══ Provided material
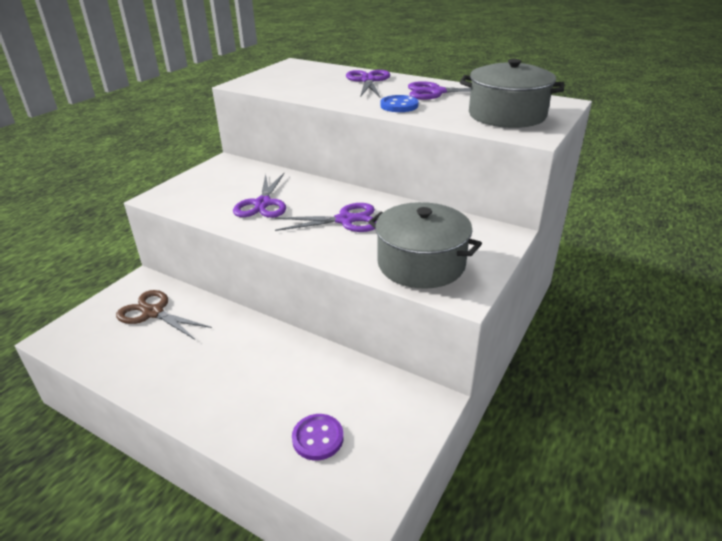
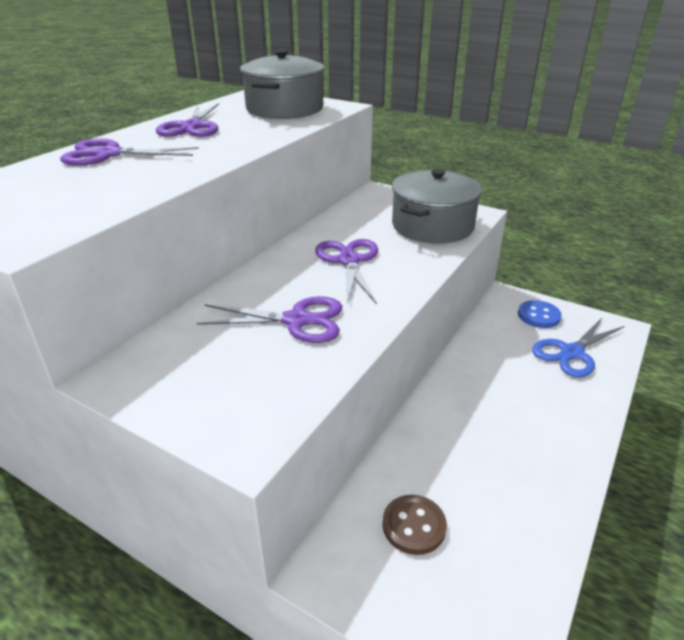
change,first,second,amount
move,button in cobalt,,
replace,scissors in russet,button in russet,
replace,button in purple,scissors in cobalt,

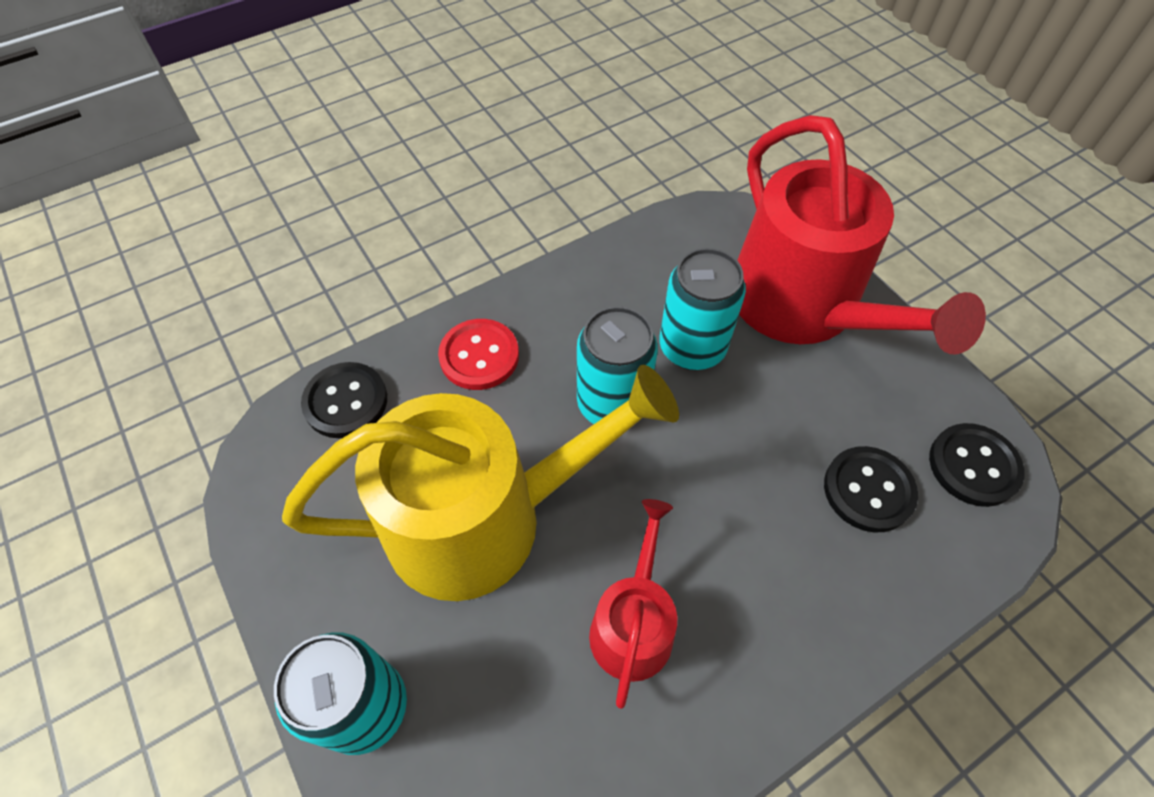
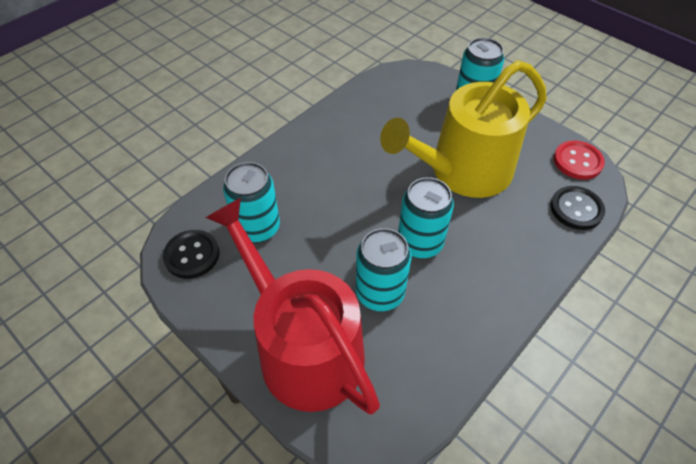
change,first,second,amount
delete,watering can in crimson (1st from left),,
move,button in crimson,,
replace,button in ebony (2nd from left),can in turquoise (1st from left),

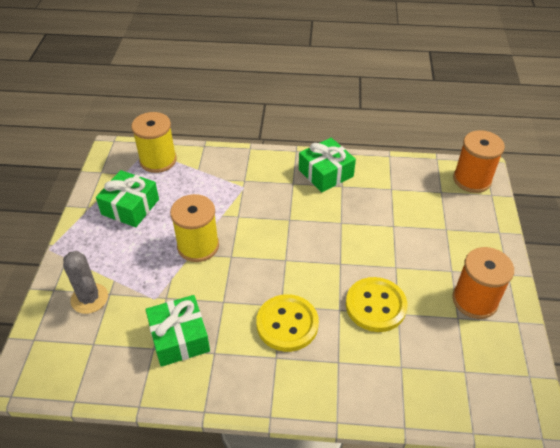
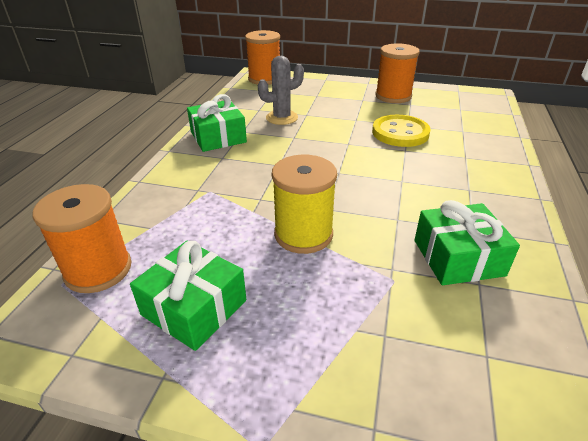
change,first,second,amount
delete,button in golden (1st from left),,
move,prickly plant in grey,,
recolor,bobbin in golden (1st from left),bobbin in orange-coloured (1st from left),

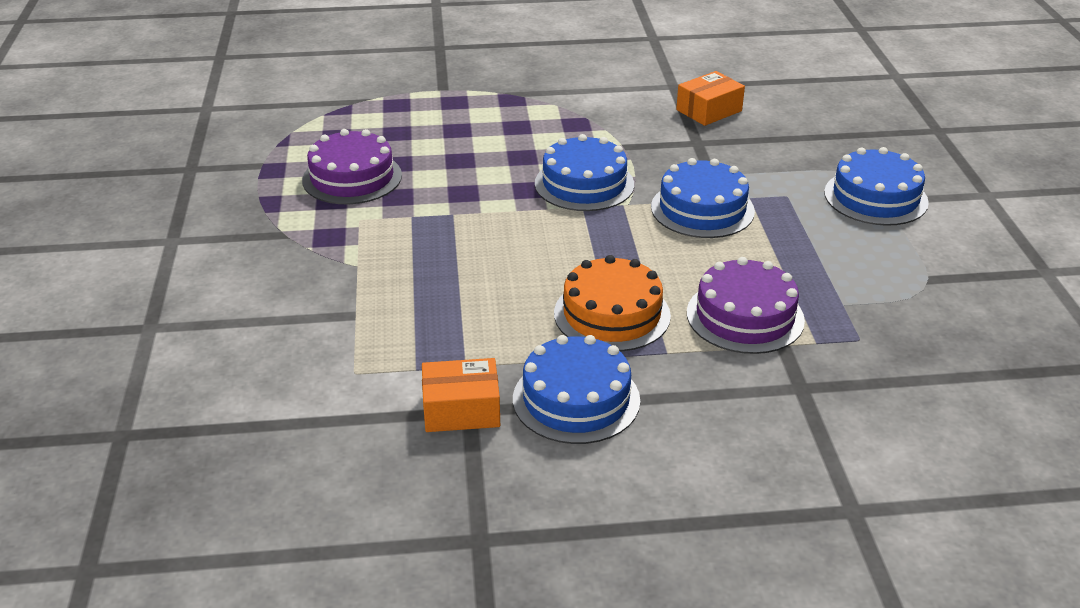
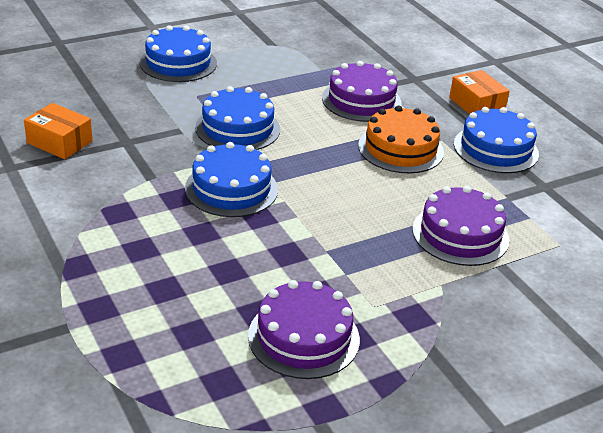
change,first,second,amount
insert,,gateau in purple (3rd from left),
move,parcel in orange-coloured (1st from left in the first image),parcel in orange-coloured (2nd from left),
════
Task instructions: Every record should come back exactly as it is, though none of the pictures should.

Exercise solution:
change,first,second,amount
move,button in cobalt,,
replace,scissors in russet,button in russet,
replace,button in purple,scissors in cobalt,

change,first,second,amount
delete,watering can in crimson (1st from left),,
move,button in crimson,,
replace,button in ebony (2nd from left),can in turquoise (1st from left),

change,first,second,amount
delete,button in golden (1st from left),,
move,prickly plant in grey,,
recolor,bobbin in golden (1st from left),bobbin in orange-coloured (1st from left),

change,first,second,amount
insert,,gateau in purple (3rd from left),
move,parcel in orange-coloured (1st from left in the first image),parcel in orange-coloured (2nd from left),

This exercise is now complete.